=== TASK OBJECTIVE ===
Retype each line below precisely and omit all images.

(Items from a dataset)
┄┄┄┄┄┄

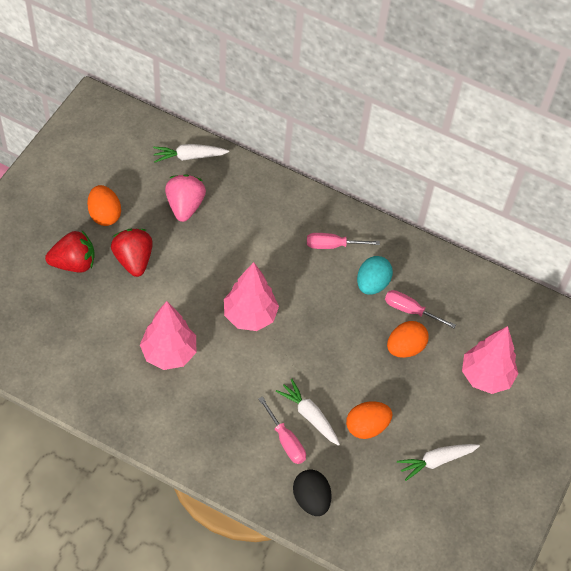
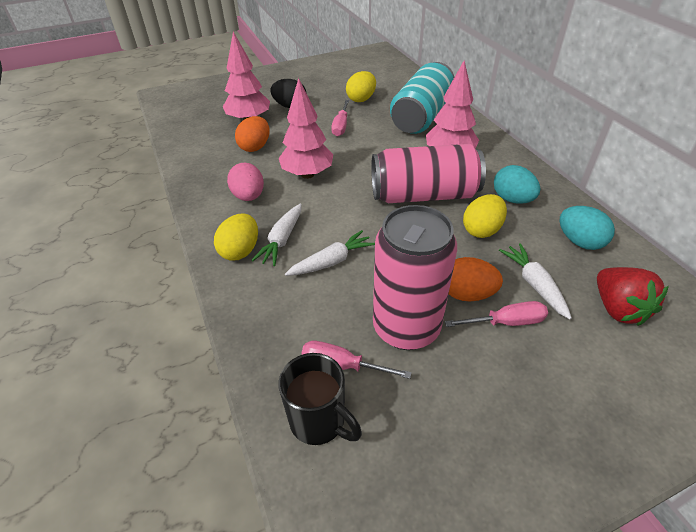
black mug: 0 -> 1
orange egg: 3 -> 2
pink can: 0 -> 2
pink egg: 0 -> 1
pink strawberry: 1 -> 0
red strawberry: 2 -> 1
turquoise can: 0 -> 1
turquoise egg: 1 -> 2
yellow egg: 0 -> 3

┄┄┄┄┄┄

=== RESPONSE ===
black mug: 0 -> 1
orange egg: 3 -> 2
pink can: 0 -> 2
pink egg: 0 -> 1
pink strawberry: 1 -> 0
red strawberry: 2 -> 1
turquoise can: 0 -> 1
turquoise egg: 1 -> 2
yellow egg: 0 -> 3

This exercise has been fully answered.